§ DATA TO PROCESS:
....................
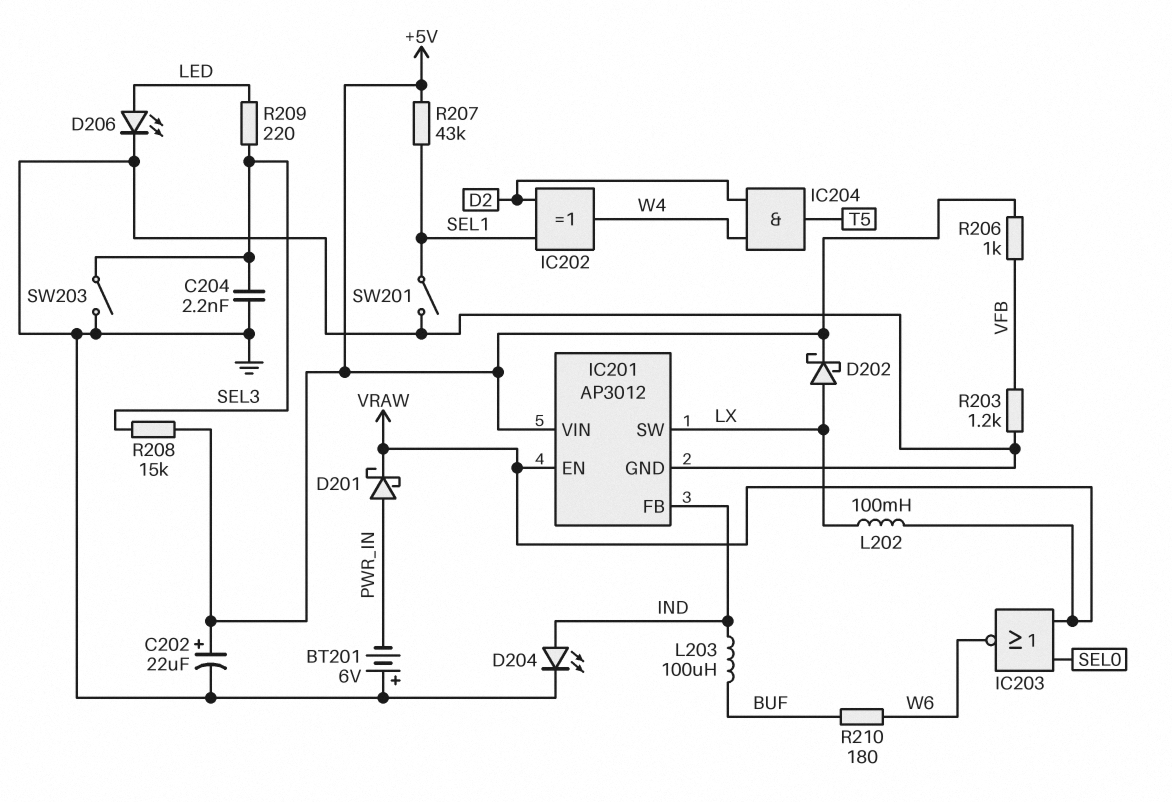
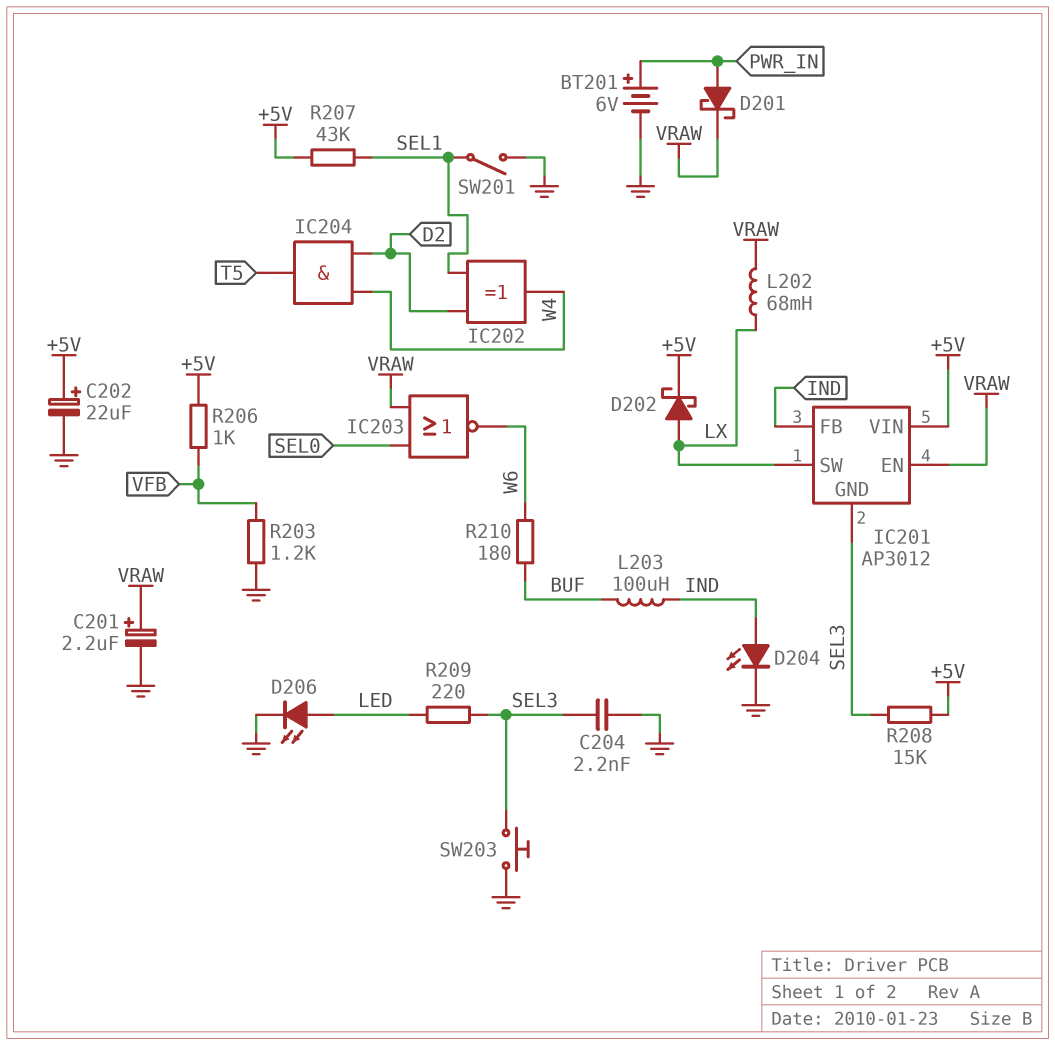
BT201: 6V (plus GND, minus PWR_IN) -> 6V (plus PWR_IN, minus GND)
C201: none -> 2.2uF (plus VRAW, minus GND)
IC201 pin GND: GND -> SEL3
L202: 100mH (LX, VRAW) -> 68mH (LX, VRAW)
SW203: switch (GND, SEL3) -> button (GND, SEL3)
....................
§ AIM OF THE EXERCISE:
Which lines in the records above hold the string "VRAW"? Copy each of them.

§ PROBLEM SOLUTION:
C201: none -> 2.2uF (plus VRAW, minus GND)
L202: 100mH (LX, VRAW) -> 68mH (LX, VRAW)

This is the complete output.